◆ Task description: The records below are to be transcribed exactly from their first line to the line that has "(525, 514) = (421, 445): none -> blue clock", inclusive, with every picture omitted.
____ Data excerpts
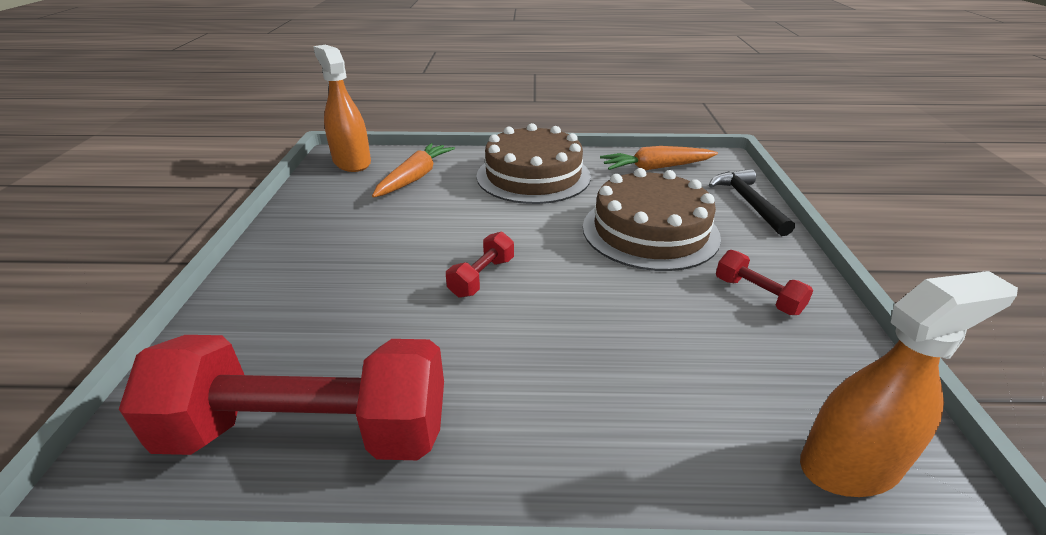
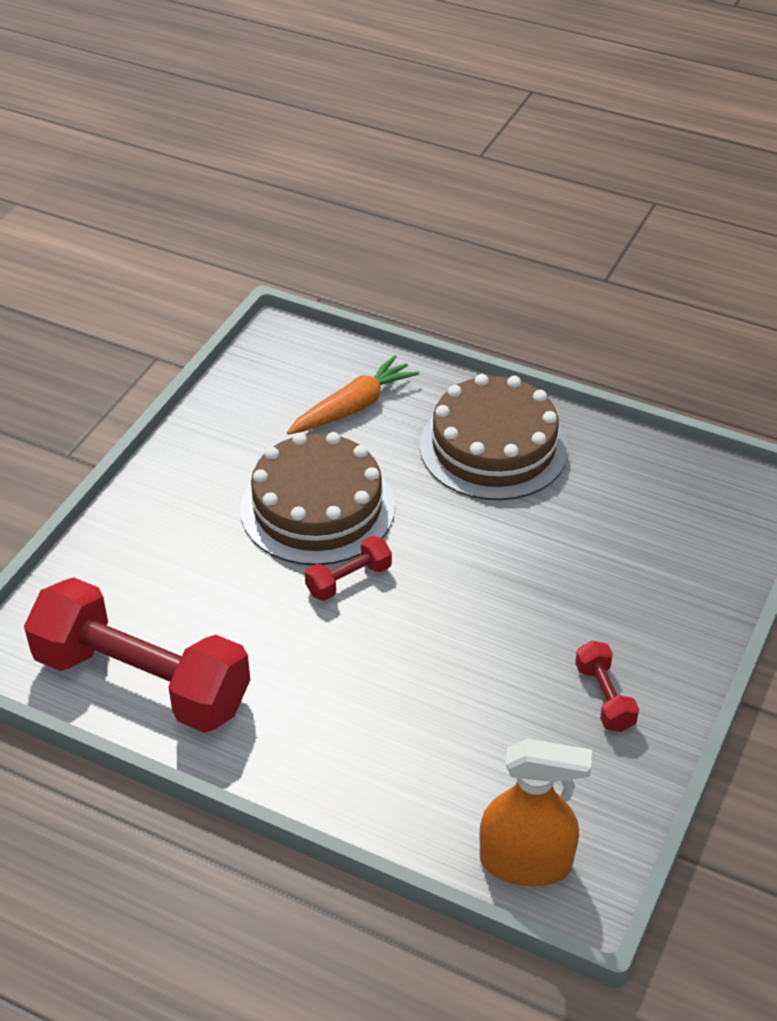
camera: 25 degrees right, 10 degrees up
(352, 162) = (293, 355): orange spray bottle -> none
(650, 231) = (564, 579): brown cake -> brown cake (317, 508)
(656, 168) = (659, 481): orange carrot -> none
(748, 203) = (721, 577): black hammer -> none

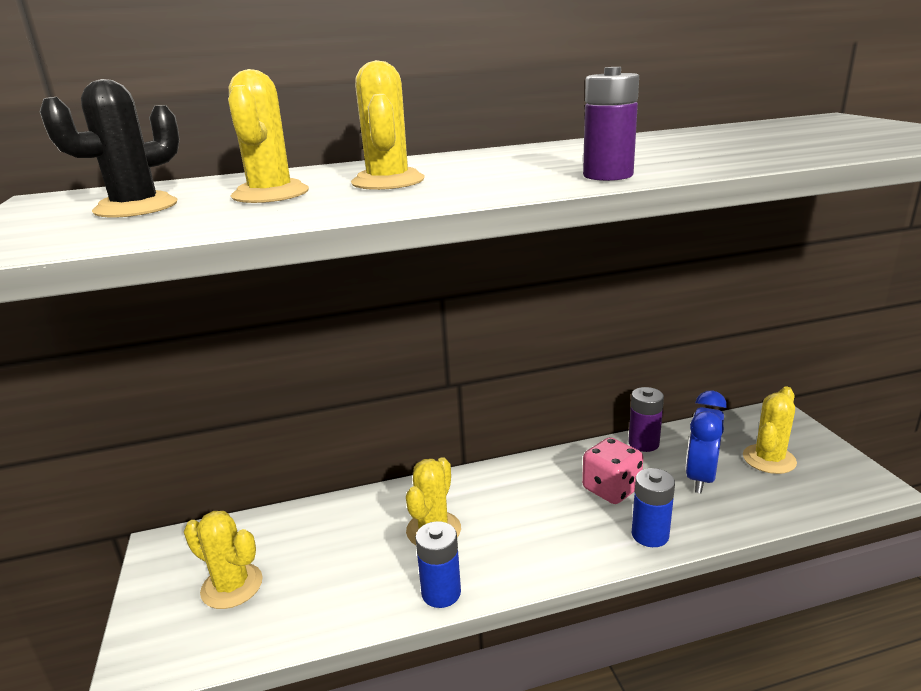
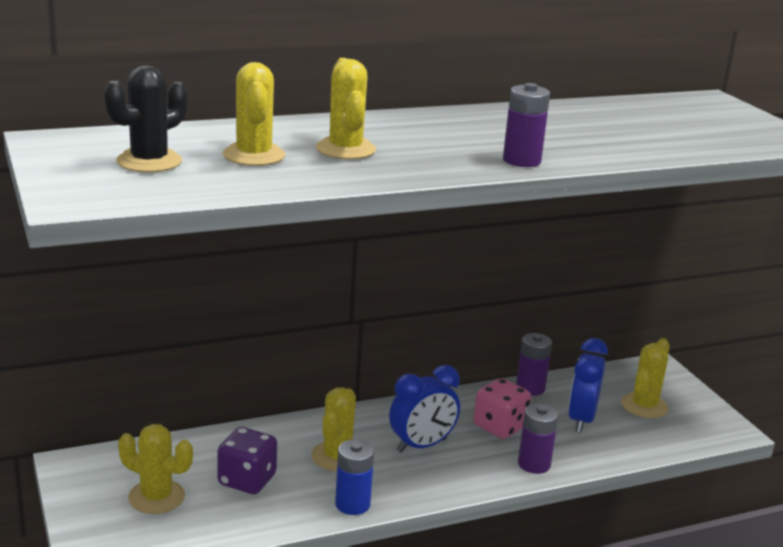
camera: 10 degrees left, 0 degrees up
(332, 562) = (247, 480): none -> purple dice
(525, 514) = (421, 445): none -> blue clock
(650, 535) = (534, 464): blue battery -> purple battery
________
◆ Result:
camera: 25 degrees right, 10 degrees up
(352, 162) = (293, 355): orange spray bottle -> none
(650, 231) = (564, 579): brown cake -> brown cake (317, 508)
(656, 168) = (659, 481): orange carrot -> none
(748, 203) = (721, 577): black hammer -> none

camera: 10 degrees left, 0 degrees up
(332, 562) = (247, 480): none -> purple dice
(525, 514) = (421, 445): none -> blue clock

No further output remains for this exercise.